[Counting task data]
___
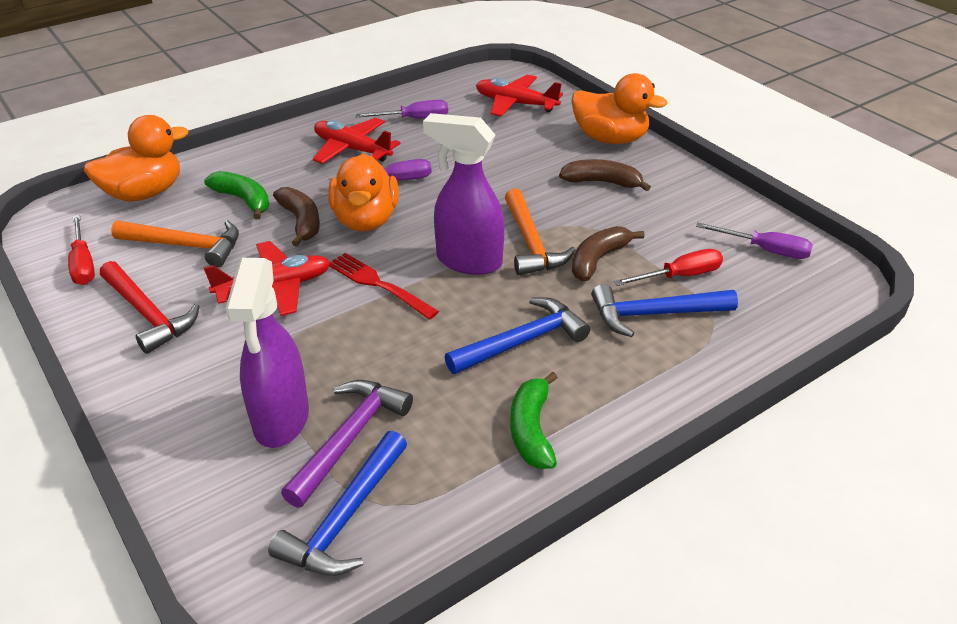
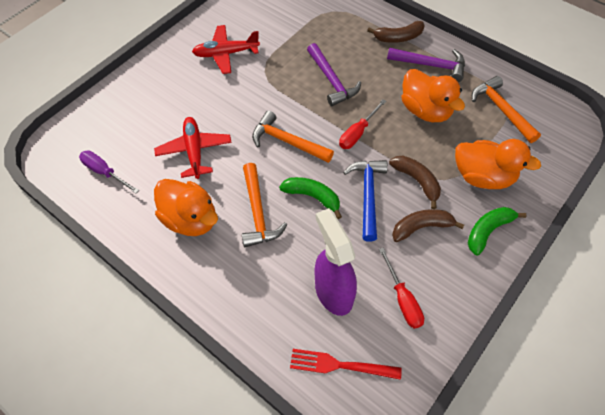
blue hammer: 3 -> 1
orange hammer: 2 -> 3
purple hammer: 1 -> 2
purple screwdriver: 3 -> 1
purple spray bottle: 2 -> 1
red hammer: 1 -> 0
red plane: 3 -> 2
___
§ About this exercise: The lines to output run from the one containing "purple screwdriver: 3 -> 1" to the last line of the entries; give them back exactly.

§ Your response:
purple screwdriver: 3 -> 1
purple spray bottle: 2 -> 1
red hammer: 1 -> 0
red plane: 3 -> 2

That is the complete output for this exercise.